== RECORDS FOR PROCESSING ==

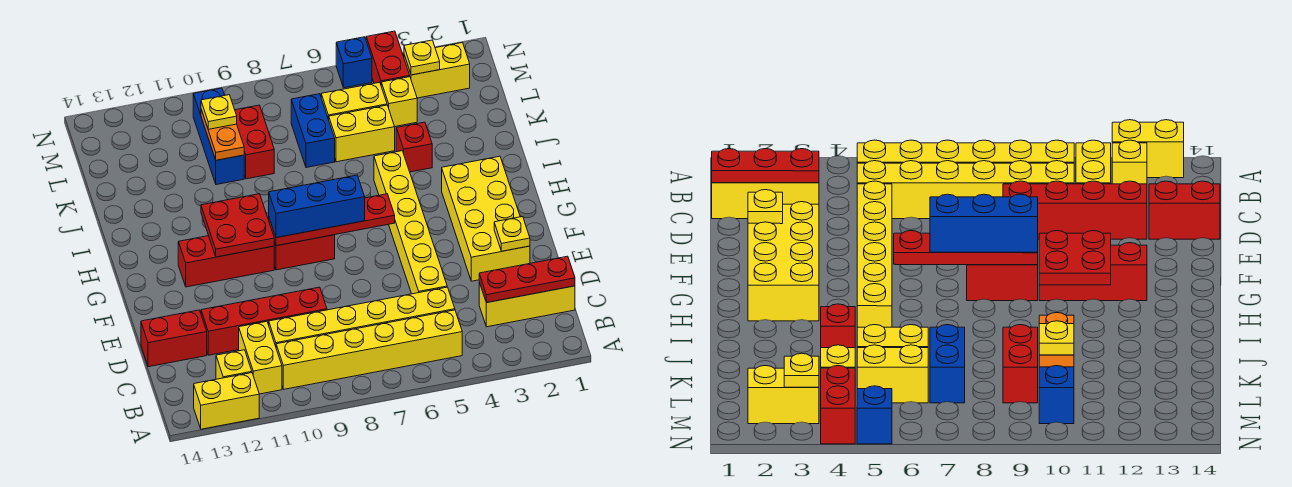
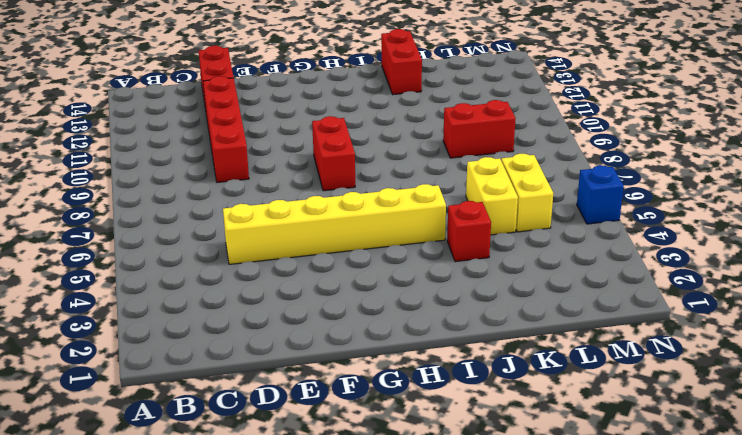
red brick J13:J14 level 1 -> red brick M4:N4 level 1
none -> yellow brick A12:A13 level 1
none -> yellow brick B5:B10 level 1
none -> yellow brick B11:C11 level 1
none -> yellow brick B12 level 1

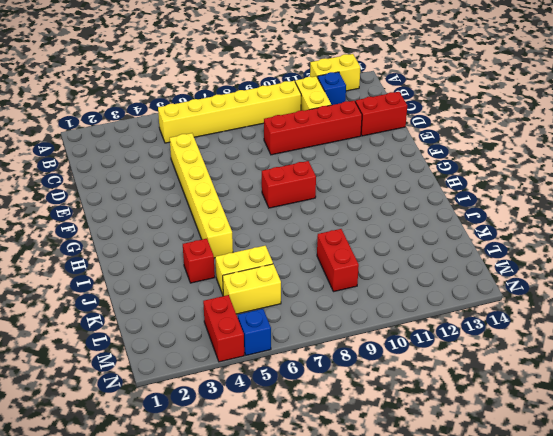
blue brick B12 level 1 -> yellow brick B12 level 1
none -> yellow brick C1:C3 level 1
none -> yellow brick C5:C10 level 1
none -> yellow brick E2:H3 level 1
none -> red brick G10:G12 level 1

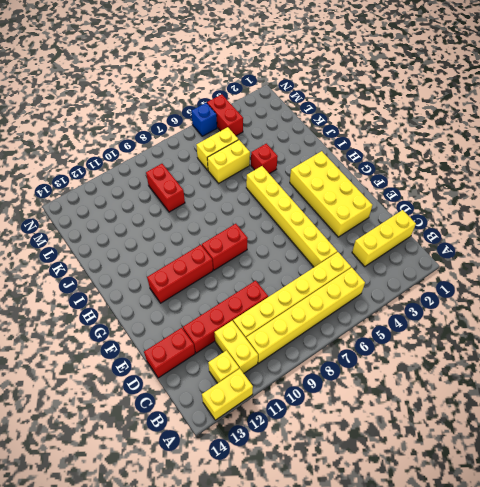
none -> blue brick K7:L7 level 1
none -> blue brick K10:M10 level 1
none -> yellow brick L4 level 1
none -> yellow brick M2:M3 level 1

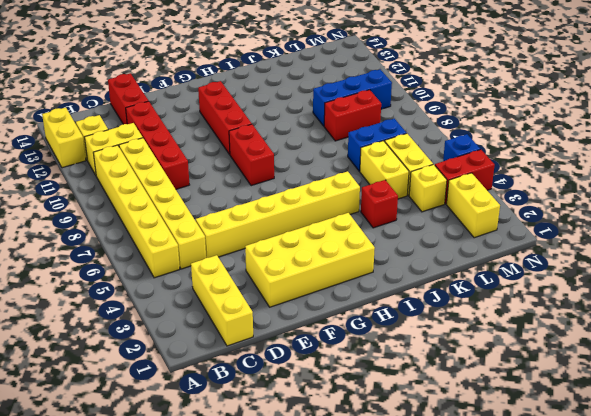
none -> red plate C1:C3 level 2
none -> yellow plate E2 level 2
none -> red plate G6:G9 level 2
none -> red plate G10:H11 level 2

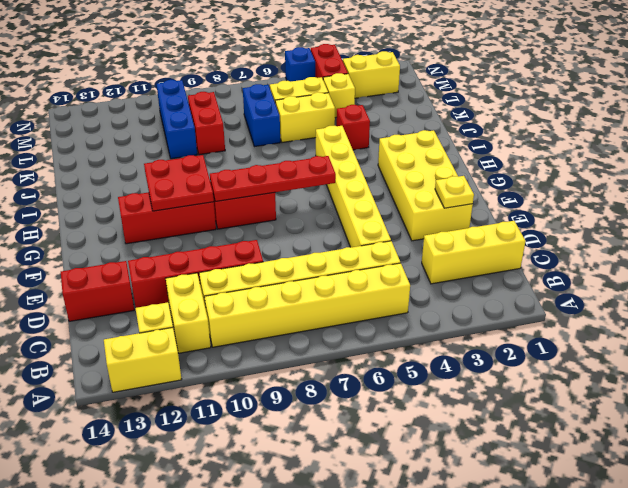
none -> red plate C1:C3 level 2
none -> orange plate K10:L10 level 2
none -> yellow plate M3 level 2
none -> blue brick G7:G9 level 3

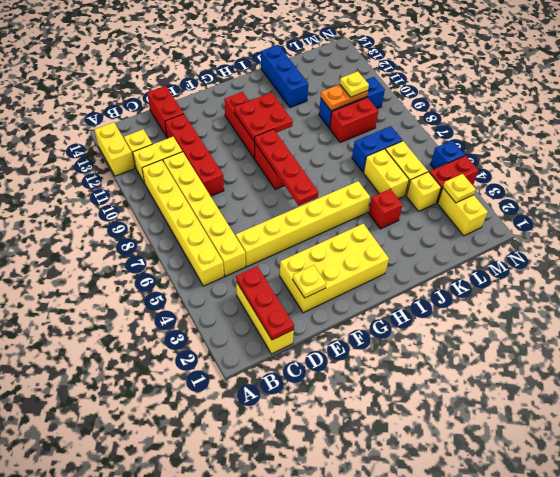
blue brick J12:J14 level 1 -> blue brick G7:G9 level 3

===

From the entries above, copy exactly the lines starting at the one with "blue brick B12" and stopping at the one with "none -> blue brick G7:G9 level 3", keeping both ends. Drop the pictures.

▸ RESPONSE TO THE TASK
blue brick B12 level 1 -> yellow brick B12 level 1
none -> yellow brick C1:C3 level 1
none -> yellow brick C5:C10 level 1
none -> yellow brick E2:H3 level 1
none -> red brick G10:G12 level 1

none -> blue brick K7:L7 level 1
none -> blue brick K10:M10 level 1
none -> yellow brick L4 level 1
none -> yellow brick M2:M3 level 1

none -> red plate C1:C3 level 2
none -> yellow plate E2 level 2
none -> red plate G6:G9 level 2
none -> red plate G10:H11 level 2

none -> red plate C1:C3 level 2
none -> orange plate K10:L10 level 2
none -> yellow plate M3 level 2
none -> blue brick G7:G9 level 3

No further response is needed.